• [What needs to be done] An exact copy of the entries is required, with every image omitted.
Start of Records shown
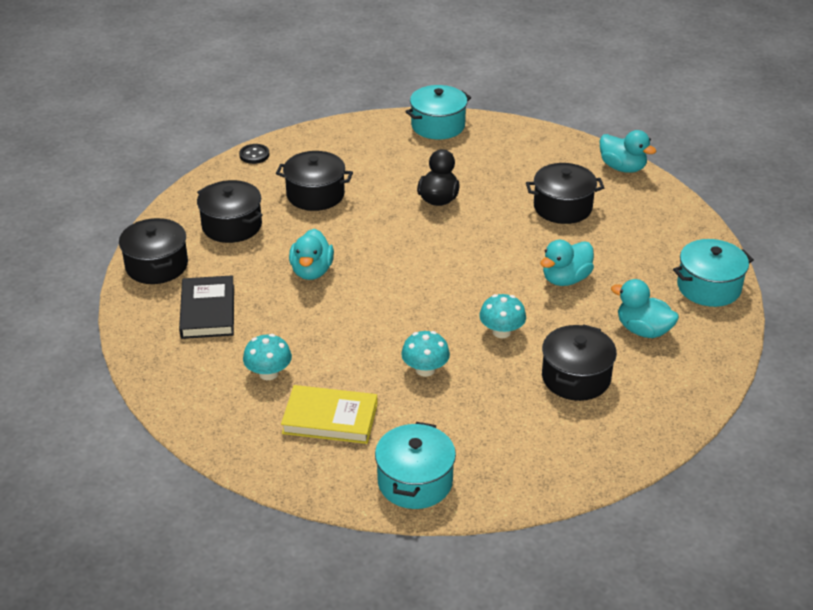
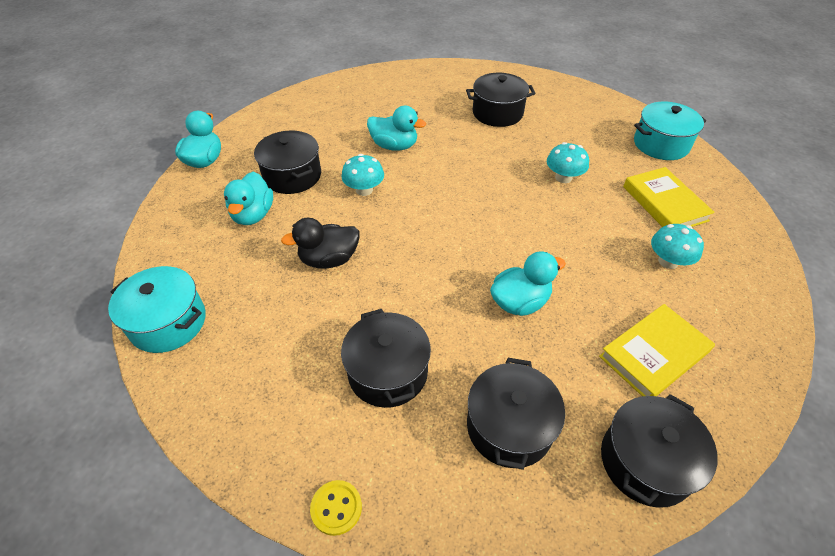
camera: 120 degrees left, 10 degrees up
(208, 311) = (653, 354): black book -> yellow book
(254, 155) = (336, 508): black button -> yellow button
(501, 332) = (485, 156): turquoise mushroom -> turquoise mushroom (364, 190)
(643, 330) = (423, 100): turquoise duck -> turquoise duck (253, 215)
(708, 287) = (352, 87): turquoise pot -> none

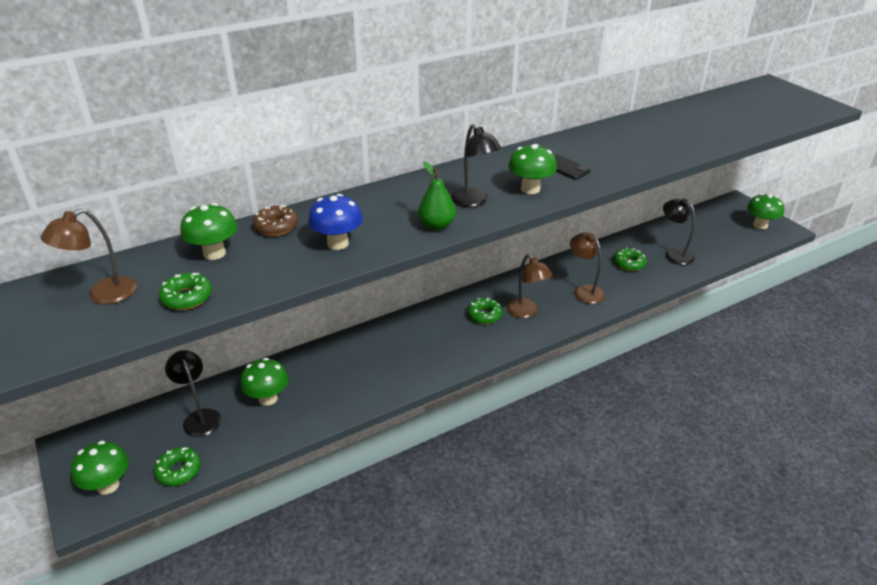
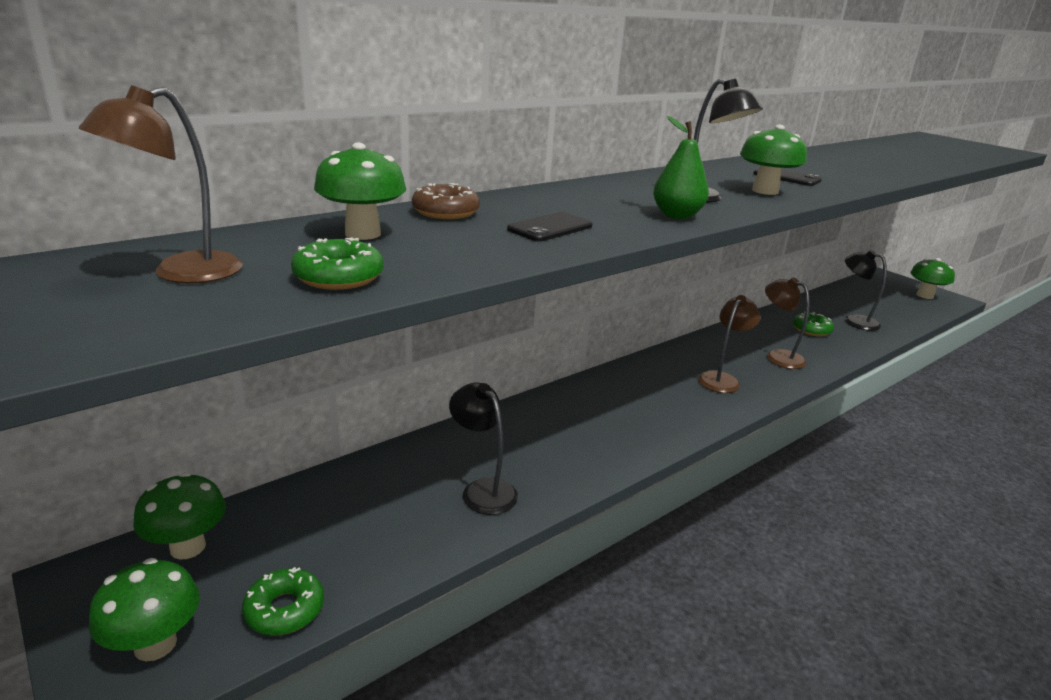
camera: 10 degrees left, 10 degrees down
(200, 417) = (306, 524): black lamp -> black lamp (482, 490)
(268, 398) = (410, 492): green mushroom -> green mushroom (188, 547)
(338, 243) = (550, 228): blue mushroom -> black phone
(484, 315) = (671, 383): green donut -> none
(526, 312) = (722, 379): brown lamp -> brown lamp turned 105 degrees counterclockwise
End of Records shown
• [Written response]
camera: 120 degrees left, 10 degrees up
(208, 311) = (653, 354): black book -> yellow book
(254, 155) = (336, 508): black button -> yellow button
(501, 332) = (485, 156): turquoise mushroom -> turquoise mushroom (364, 190)
(643, 330) = (423, 100): turquoise duck -> turquoise duck (253, 215)
(708, 287) = (352, 87): turquoise pot -> none

camera: 10 degrees left, 10 degrees down
(200, 417) = (306, 524): black lamp -> black lamp (482, 490)
(268, 398) = (410, 492): green mushroom -> green mushroom (188, 547)
(338, 243) = (550, 228): blue mushroom -> black phone
(484, 315) = (671, 383): green donut -> none
(526, 312) = (722, 379): brown lamp -> brown lamp turned 105 degrees counterclockwise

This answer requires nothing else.